[DATA FOR THE TASK — start]

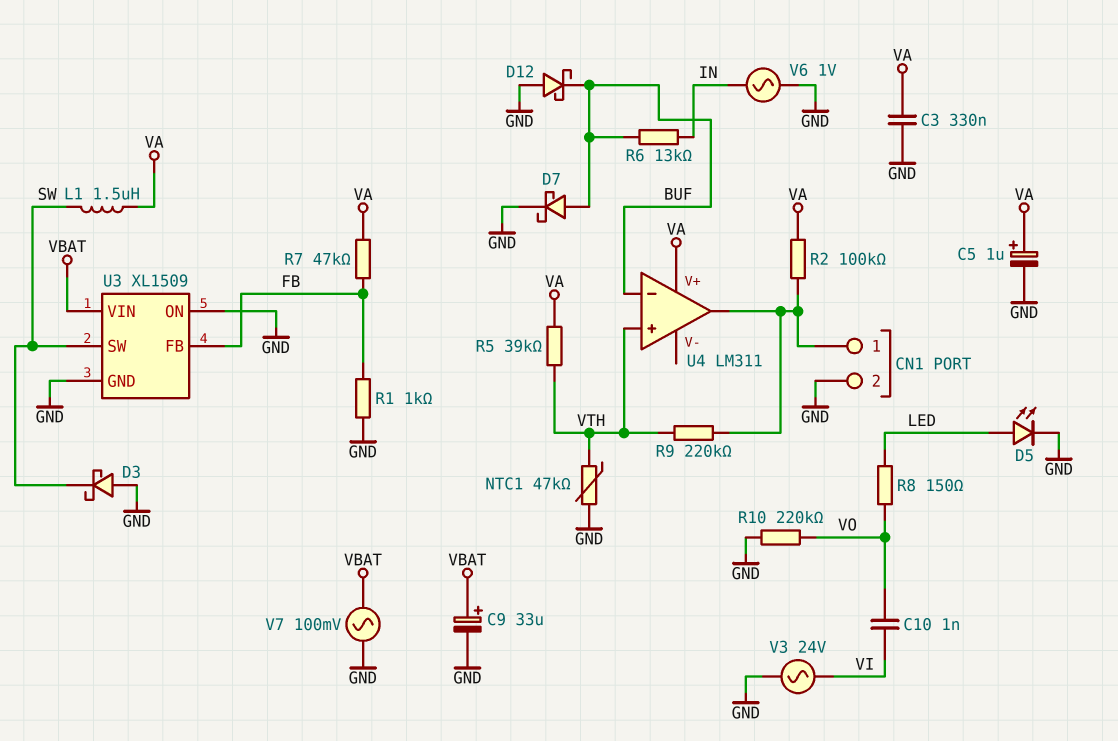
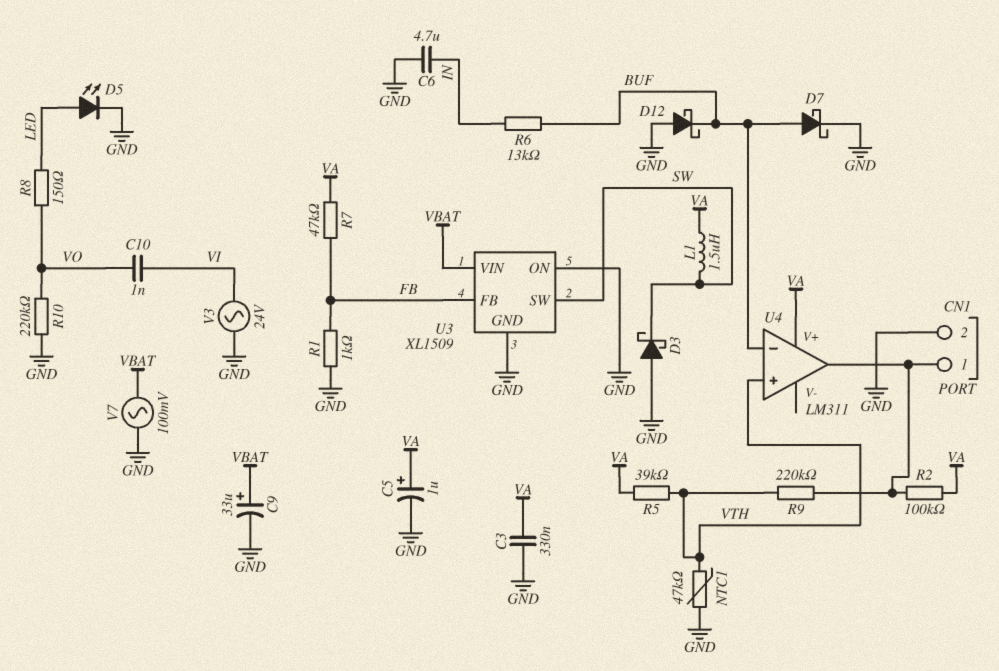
C6: none -> 4.7uF (GND, IN)
V6: AC 1V (GND, IN) -> none

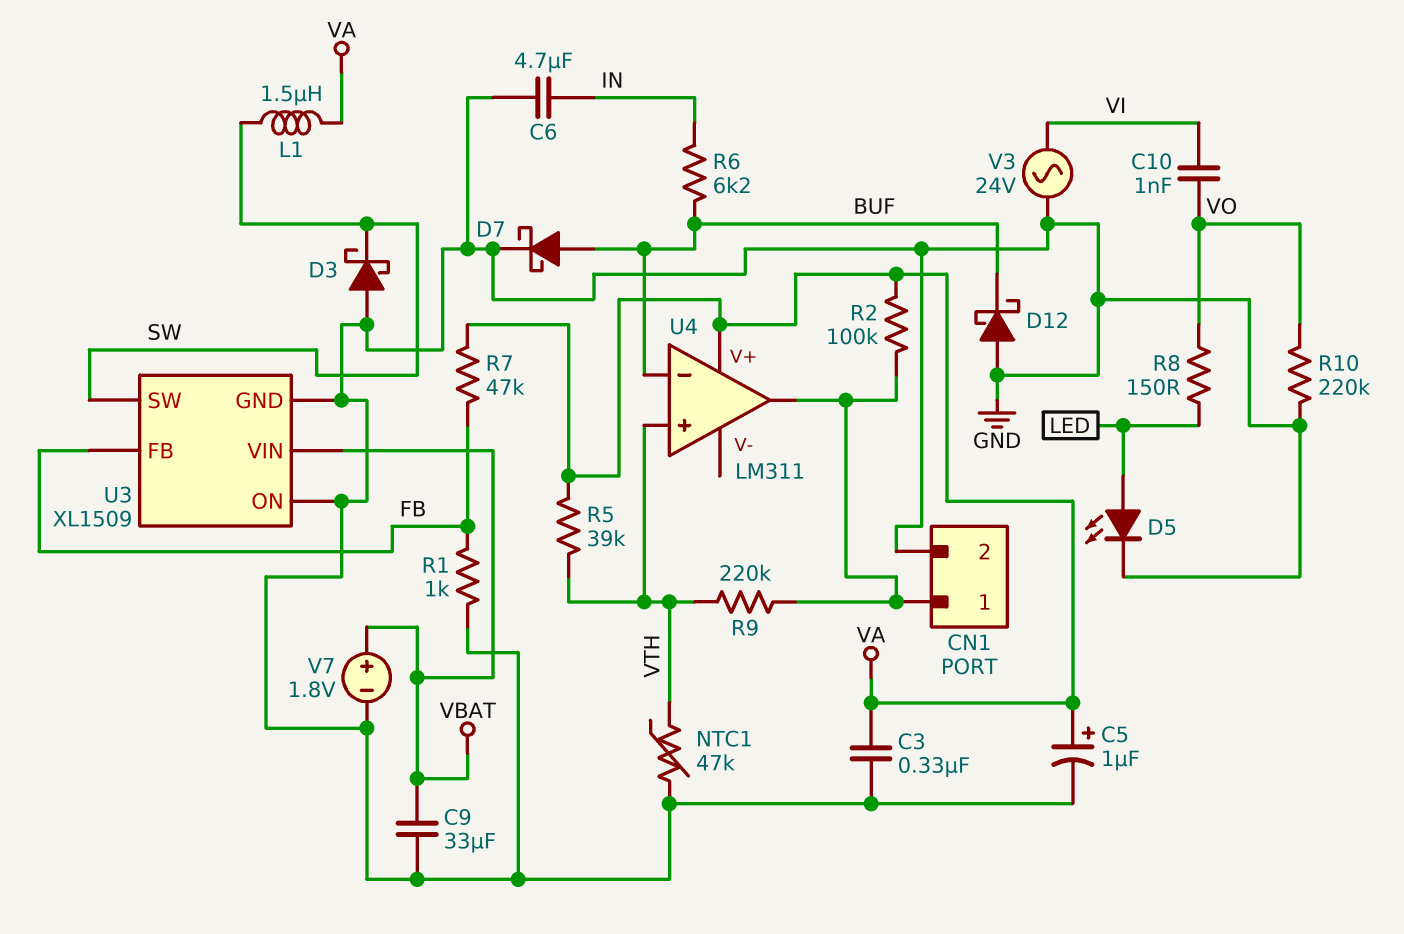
C9: 33uF (plus VBAT, minus GND) -> 33uF (GND, VBAT)
R6: 13k (BUF, IN) -> 6.2k (BUF, IN)
V7: AC 100mV (GND, VBAT) -> 1.8V (plus VBAT, minus GND)

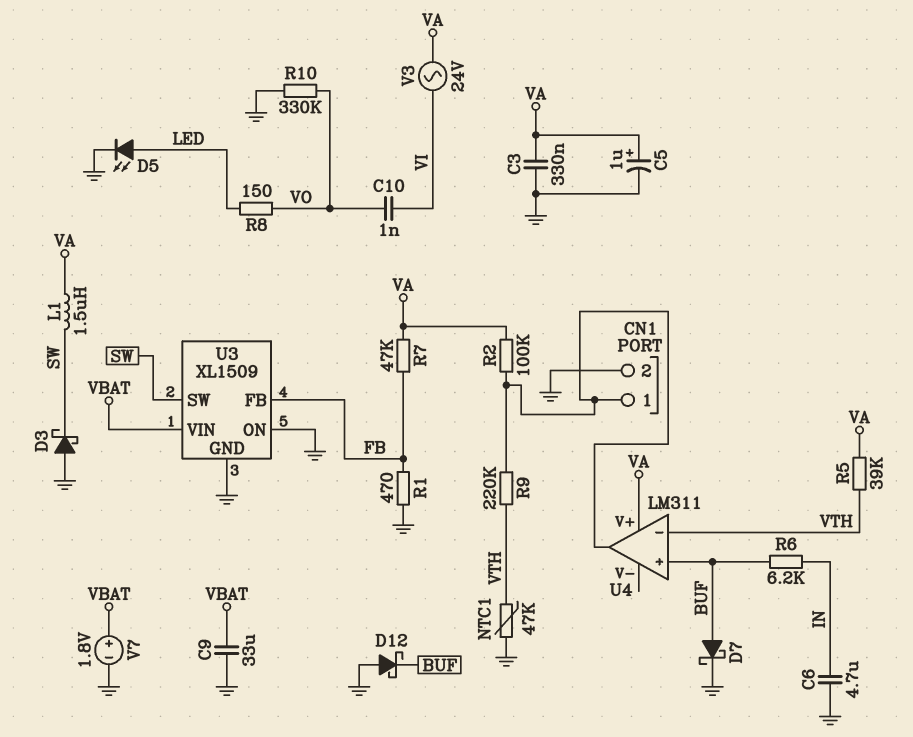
R1: 1k (FB, GND) -> 470 (FB, GND)
R10: 220k (GND, VO) -> 330k (GND, VO)
U4 pin in+: VTH -> BUF
U4 pin in-: BUF -> VTH
V3: AC 24V (GND, VI) -> AC 24V (VA, VI)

[DATA FOR THE TASK — finish]

ABOUT THIS EXERCISE — Omit the images and transcribe all of the records above word for word.

ANSWER FOR THE TASK —
C6: none -> 4.7uF (GND, IN)
V6: AC 1V (GND, IN) -> none

C9: 33uF (plus VBAT, minus GND) -> 33uF (GND, VBAT)
R6: 13k (BUF, IN) -> 6.2k (BUF, IN)
V7: AC 100mV (GND, VBAT) -> 1.8V (plus VBAT, minus GND)

R1: 1k (FB, GND) -> 470 (FB, GND)
R10: 220k (GND, VO) -> 330k (GND, VO)
U4 pin in+: VTH -> BUF
U4 pin in-: BUF -> VTH
V3: AC 24V (GND, VI) -> AC 24V (VA, VI)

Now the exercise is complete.